Among the entries below, take the line with "120, 292, 179)" and the line with "87, 340, 140)", and output them and every line between them exactly, with nothing else.

···

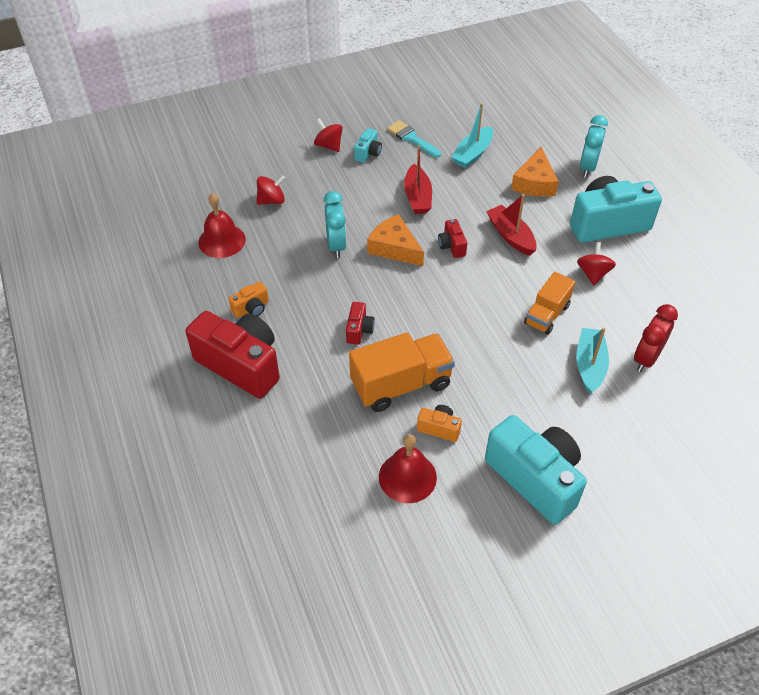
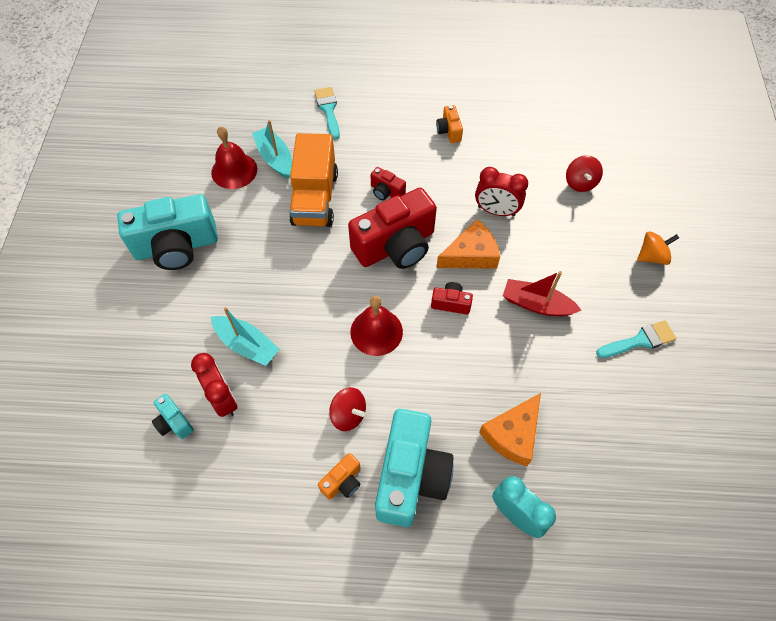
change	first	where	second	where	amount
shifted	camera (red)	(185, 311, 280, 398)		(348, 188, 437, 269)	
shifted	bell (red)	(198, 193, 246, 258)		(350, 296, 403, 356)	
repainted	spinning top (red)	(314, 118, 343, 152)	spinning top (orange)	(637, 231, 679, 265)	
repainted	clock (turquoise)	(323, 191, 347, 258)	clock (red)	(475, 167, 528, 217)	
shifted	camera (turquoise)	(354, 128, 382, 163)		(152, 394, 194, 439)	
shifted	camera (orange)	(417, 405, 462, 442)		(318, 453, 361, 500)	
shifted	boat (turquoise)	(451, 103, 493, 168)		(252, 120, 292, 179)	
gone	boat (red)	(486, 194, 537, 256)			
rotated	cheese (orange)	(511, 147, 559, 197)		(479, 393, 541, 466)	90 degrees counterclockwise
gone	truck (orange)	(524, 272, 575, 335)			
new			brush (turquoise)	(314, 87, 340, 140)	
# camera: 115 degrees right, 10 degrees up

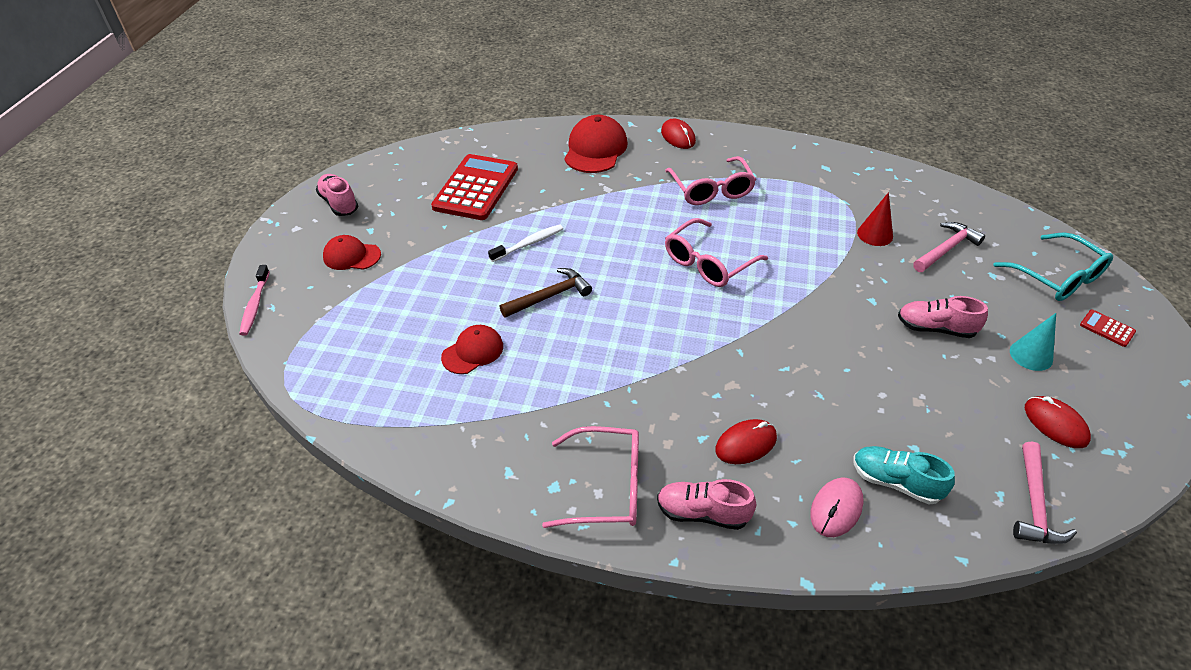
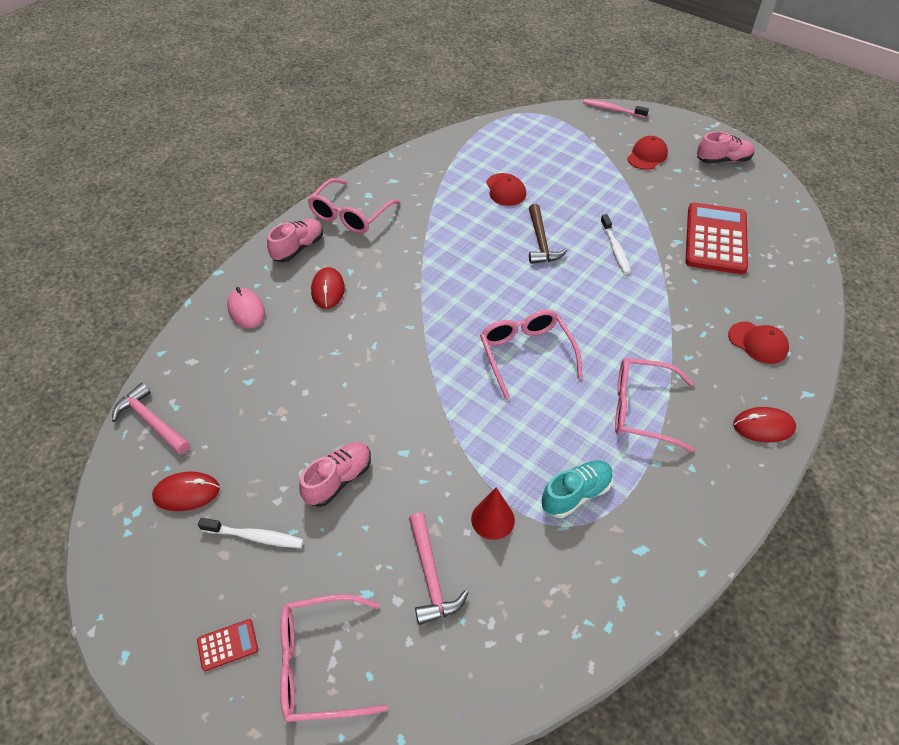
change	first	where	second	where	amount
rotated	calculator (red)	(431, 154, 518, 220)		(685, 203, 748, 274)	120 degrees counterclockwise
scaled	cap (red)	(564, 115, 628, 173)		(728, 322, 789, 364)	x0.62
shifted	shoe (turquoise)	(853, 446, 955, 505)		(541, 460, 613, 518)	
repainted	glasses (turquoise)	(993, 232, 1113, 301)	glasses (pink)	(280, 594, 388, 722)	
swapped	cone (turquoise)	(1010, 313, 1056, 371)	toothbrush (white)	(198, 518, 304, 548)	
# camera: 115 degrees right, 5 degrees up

···

▸ **Output of the task**:
shifted	boat (turquoise)	(451, 103, 493, 168)		(252, 120, 292, 179)	
gone	boat (red)	(486, 194, 537, 256)			
rotated	cheese (orange)	(511, 147, 559, 197)		(479, 393, 541, 466)	90 degrees counterclockwise
gone	truck (orange)	(524, 272, 575, 335)			
new			brush (turquoise)	(314, 87, 340, 140)	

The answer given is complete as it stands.